Work instructions
Give every entry again, unchanged, and leave its images out.

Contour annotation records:
+---+
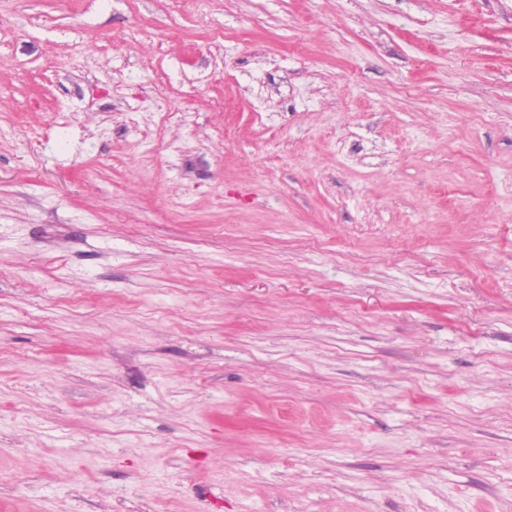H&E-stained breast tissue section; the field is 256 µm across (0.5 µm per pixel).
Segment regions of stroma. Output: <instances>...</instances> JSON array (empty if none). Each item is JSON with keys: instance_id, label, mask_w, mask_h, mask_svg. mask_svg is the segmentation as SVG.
Returning <instances> with one entry per match:
<instances>
[{"instance_id": "obj_1", "label": "stroma", "mask_w": 512, "mask_h": 512, "mask_svg": "<svg viewBox=\"0 0 512 512\" xmlns=\"http://www.w3.org/2000/svg\"><path fill=\"white\" fill-rule=\"evenodd\" d=\"M0 473L512 512V0H0Z\"/></svg>"}]
</instances>
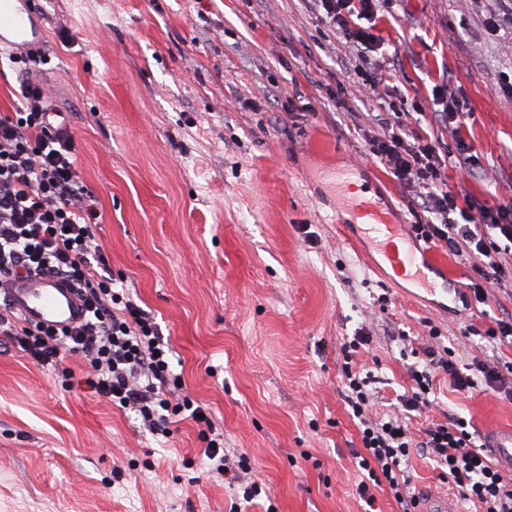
+---+
Task output
H&E-stained breast tissue section; the field is 256 µm across (0.5 µm per pixel).
Segment regions of stroma. Output: <instances>...</instances> JSON array (empty if none). Each item is JSON with keys: instance_id, label, mask_w, mask_h, mask_svg. mask_svg is the segmentation as SVG.
Returning <instances> with one entry per match:
<instances>
[{"instance_id": "obj_1", "label": "stroma", "mask_w": 512, "mask_h": 512, "mask_svg": "<svg viewBox=\"0 0 512 512\" xmlns=\"http://www.w3.org/2000/svg\"><path fill=\"white\" fill-rule=\"evenodd\" d=\"M0 473L512 512V0H0Z\"/></svg>"}]
</instances>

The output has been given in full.